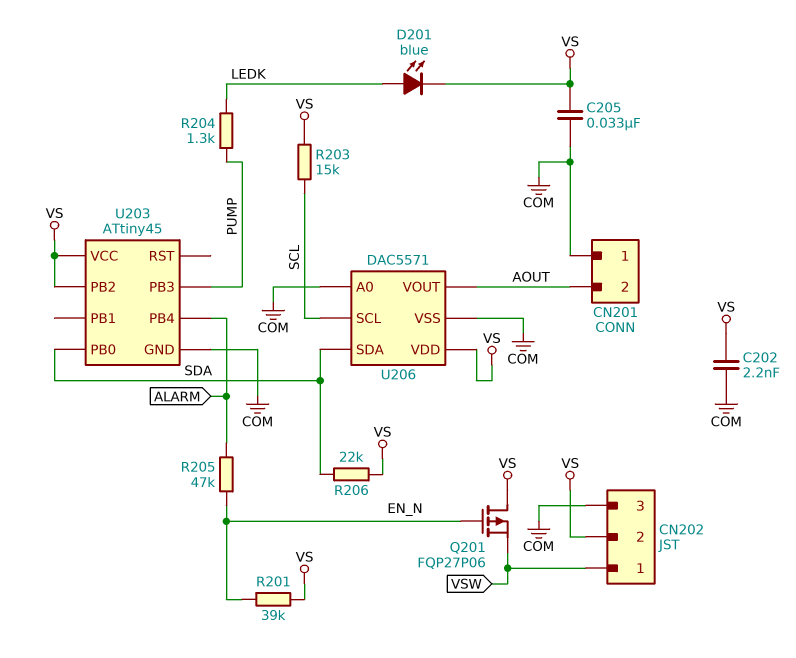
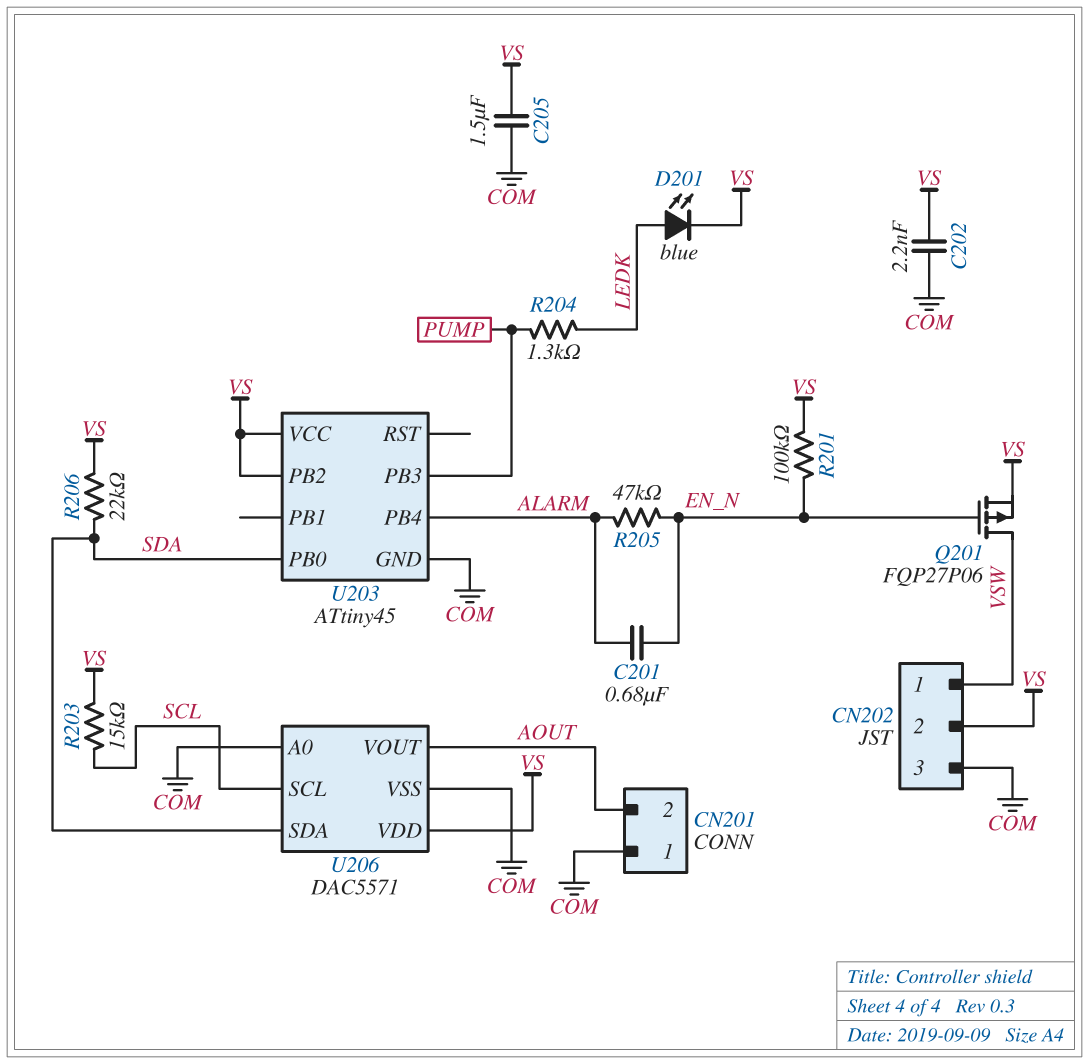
C201: none -> 680nF (ALARM, EN_N)
C205: 33nF (COM, VS) -> 1.5uF (COM, VS)
Q201: PMOS FQP27P06 (G EN_N, D VS, S VSW) -> PMOS FQP27P06 (G EN_N, D VSW, S VS)
R201: 39k (EN_N, VS) -> 100k (EN_N, VS)

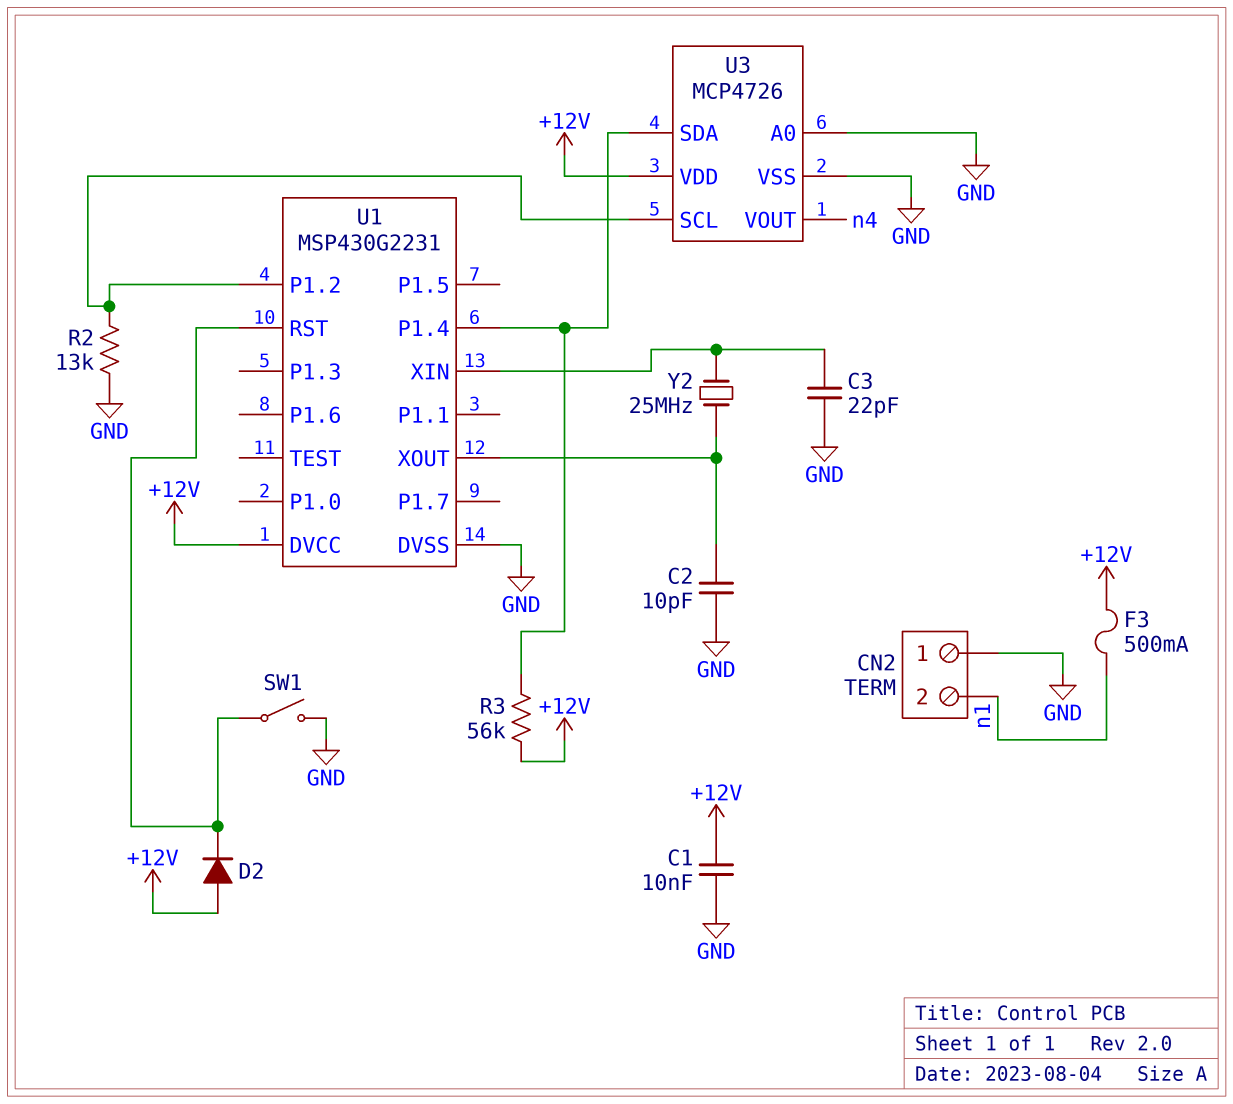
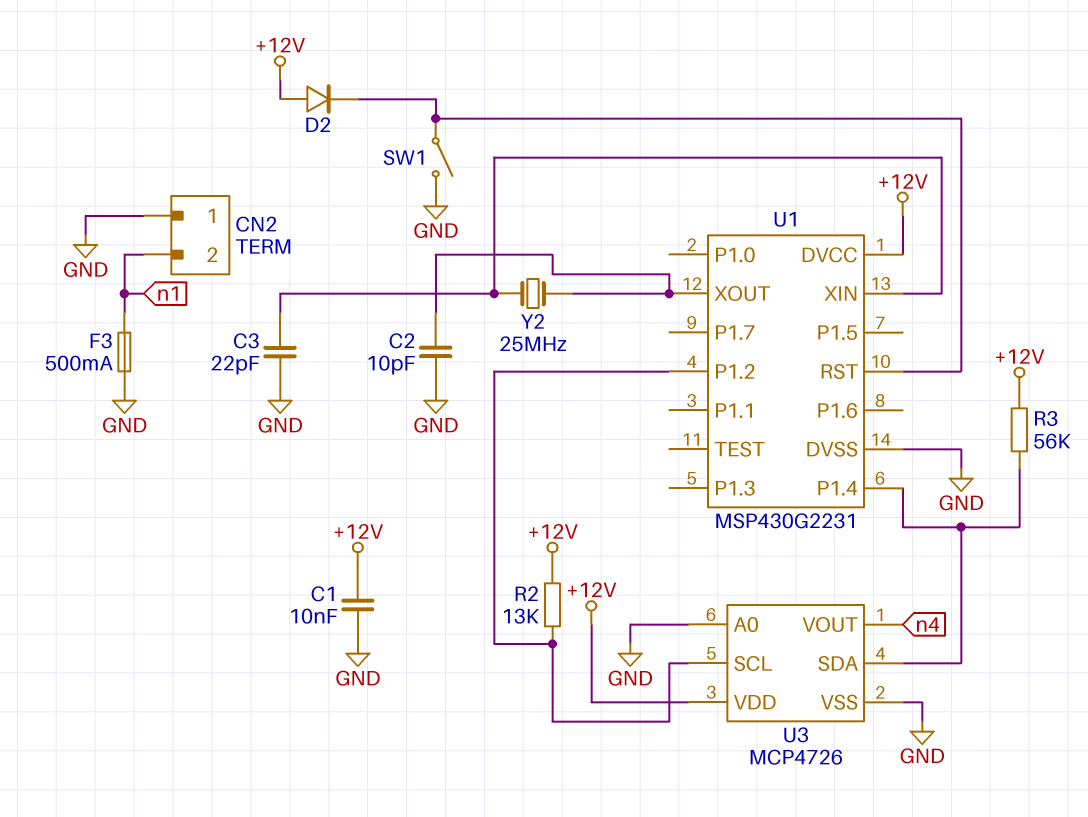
F3: 500mA (+12V, n1) -> 500mA (GND, n1)
R2: 13k (GND, U1/P1.2) -> 13k (+12V, U1/P1.2)

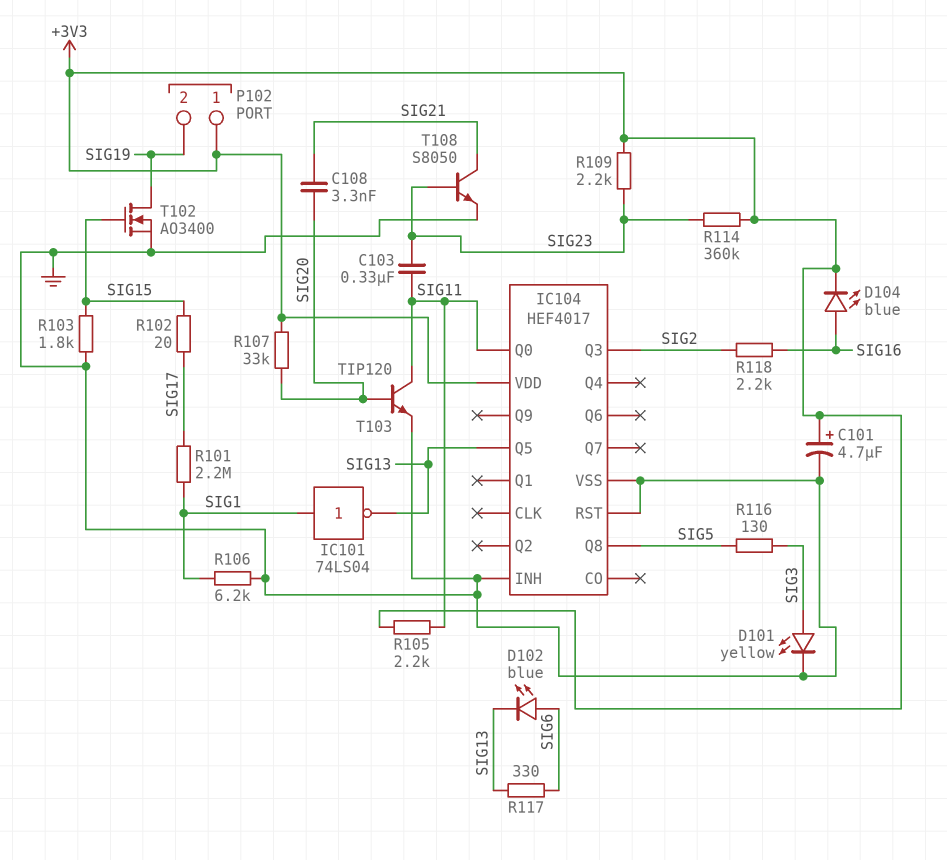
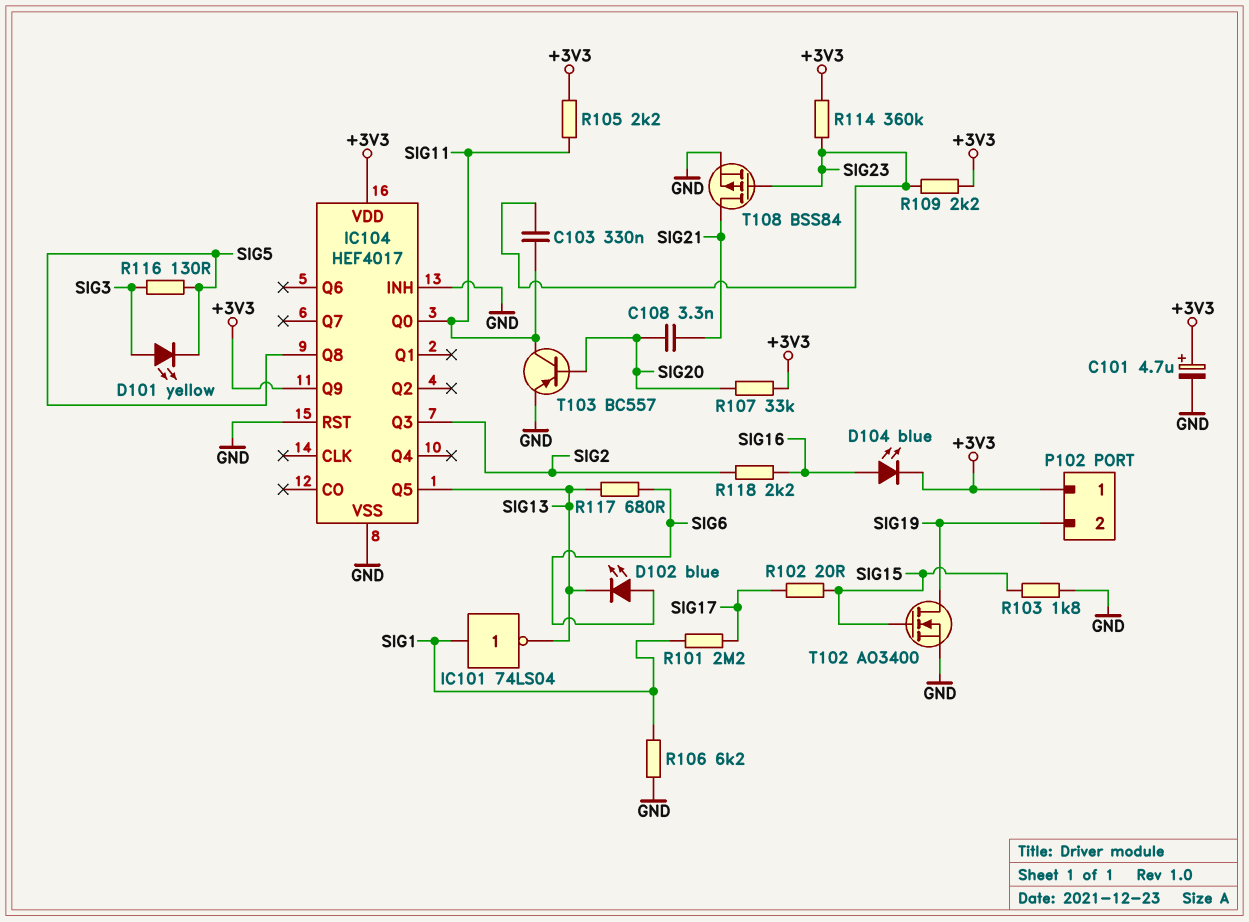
D101: LED yellow (A SIG3, K GND) -> LED yellow (A SIG3, K SIG5)
IC104 pin Q9: none -> +3V3
R117: 330 (SIG6, SIG13) -> 680 (SIG6, SIG13)
T103: NPN TIP120 (B SIG20, C SIG11, E GND) -> PNP BC557 (B SIG20, C SIG11, E GND)
T108: NPN S8050 (B SIG23, C SIG21, E GND) -> PMOS BSS84 (G SIG23, D SIG21, S GND)

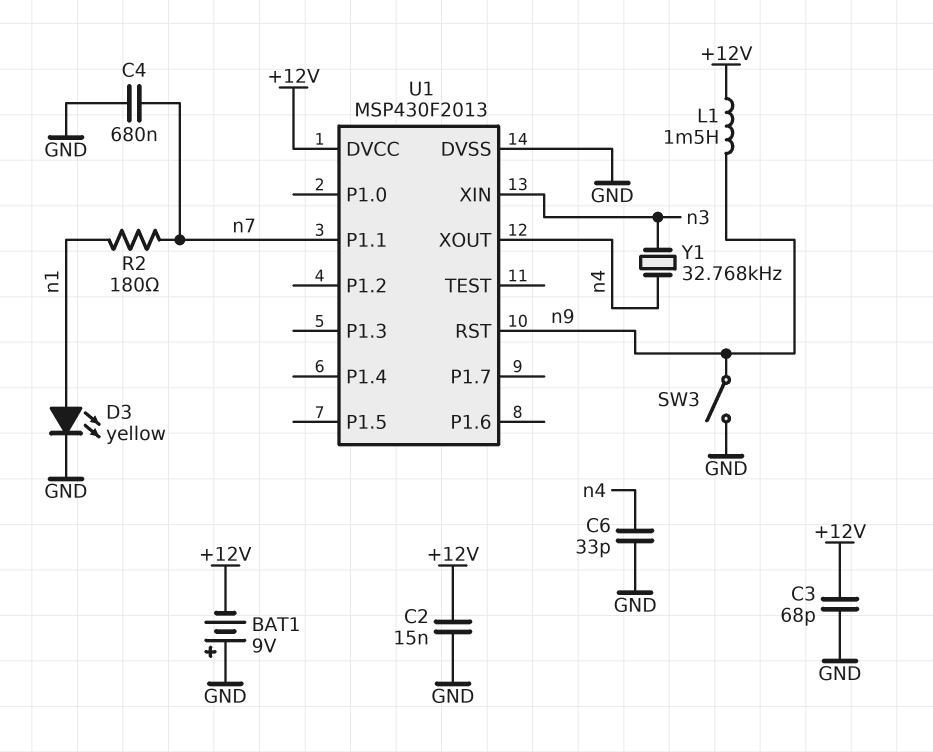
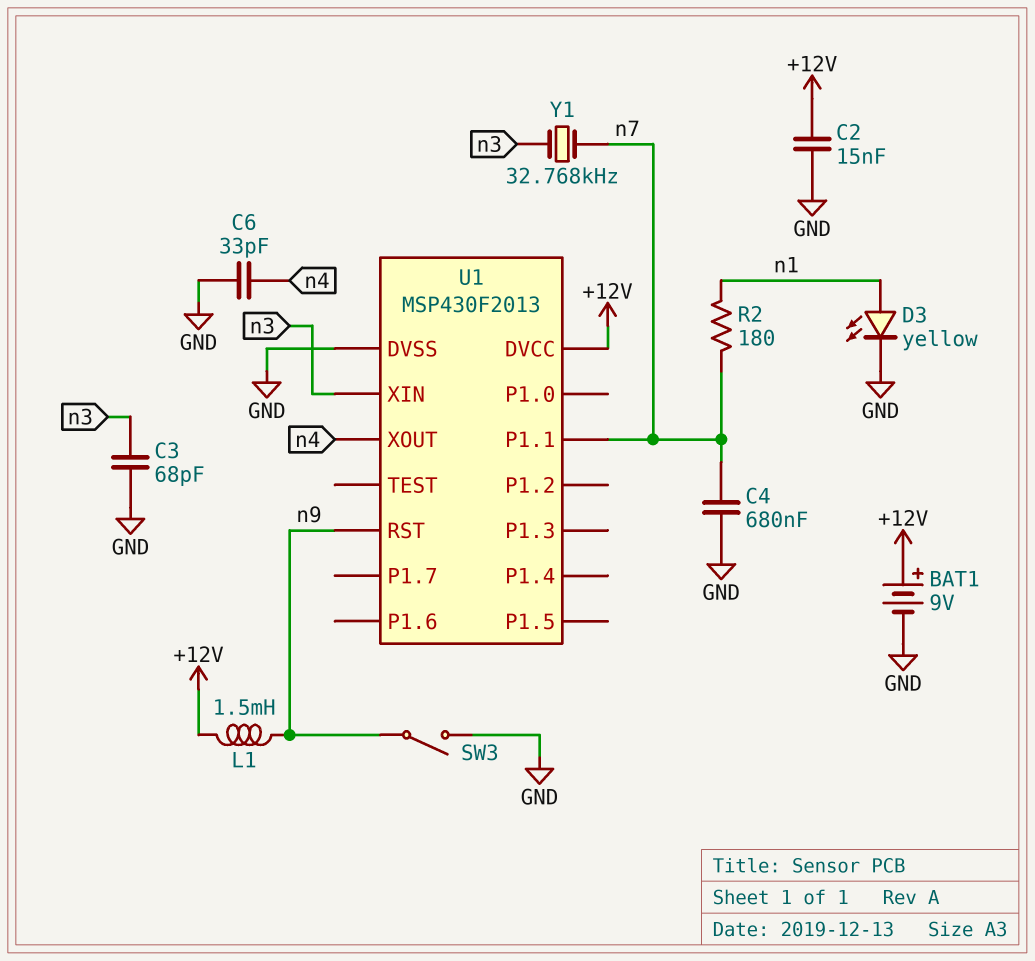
BAT1: 9V (plus GND, minus +12V) -> 9V (plus +12V, minus GND)
C3: 68pF (+12V, GND) -> 68pF (GND, n3)
Y1: 32.768kHz (n3, n4) -> 32.768kHz (n3, n7)

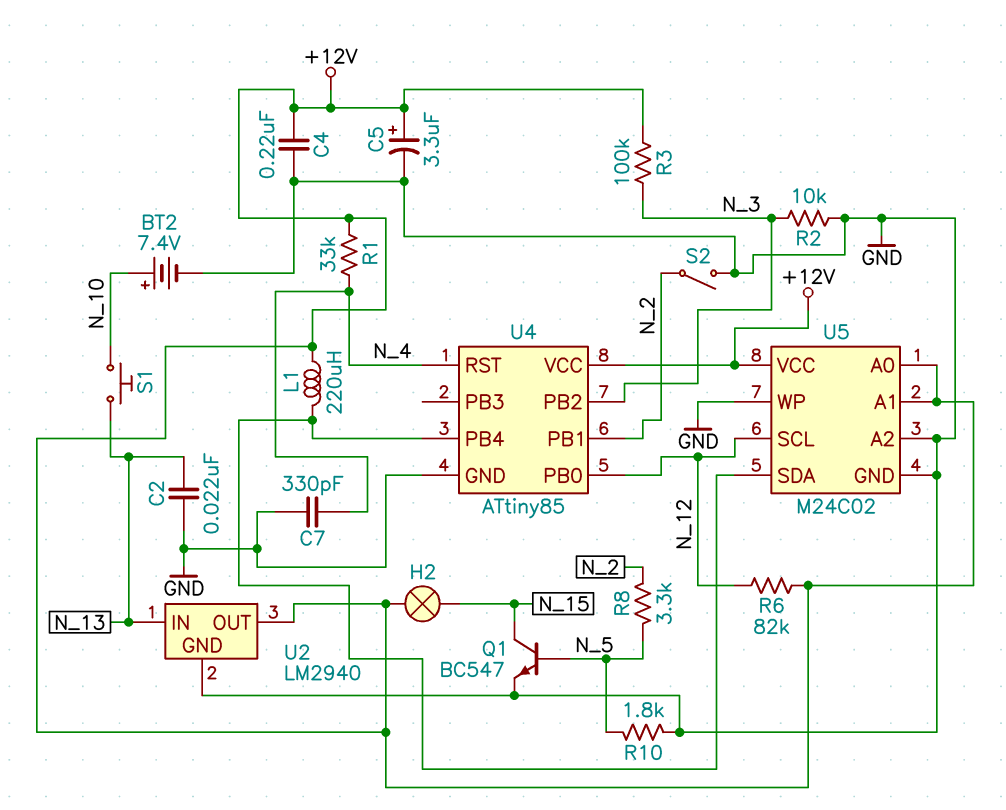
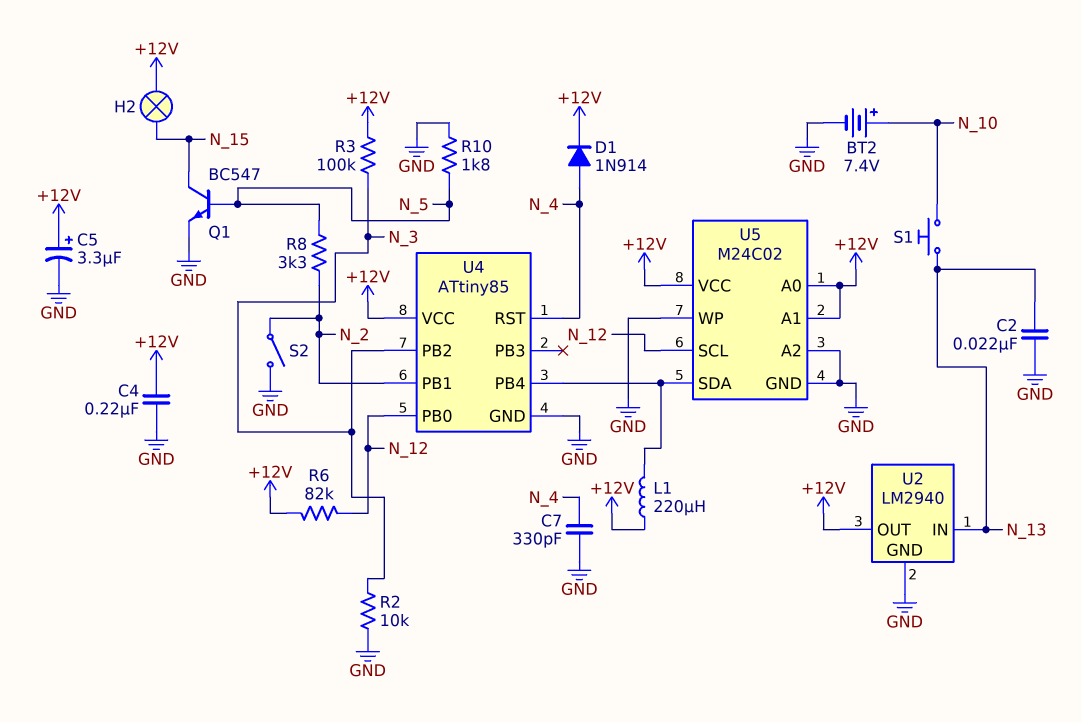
D1: none -> diode 1N914 (A N_4, K +12V)
R1: 33k (+12V, N_4) -> none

--------------------

## [What to produce]
Output the line that contains "D101: LED yellow" and every subsequent line through the end of the entries, exactly as given, without pictures.

## [Problem solution]
D101: LED yellow (A SIG3, K GND) -> LED yellow (A SIG3, K SIG5)
IC104 pin Q9: none -> +3V3
R117: 330 (SIG6, SIG13) -> 680 (SIG6, SIG13)
T103: NPN TIP120 (B SIG20, C SIG11, E GND) -> PNP BC557 (B SIG20, C SIG11, E GND)
T108: NPN S8050 (B SIG23, C SIG21, E GND) -> PMOS BSS84 (G SIG23, D SIG21, S GND)

BAT1: 9V (plus GND, minus +12V) -> 9V (plus +12V, minus GND)
C3: 68pF (+12V, GND) -> 68pF (GND, n3)
Y1: 32.768kHz (n3, n4) -> 32.768kHz (n3, n7)

D1: none -> diode 1N914 (A N_4, K +12V)
R1: 33k (+12V, N_4) -> none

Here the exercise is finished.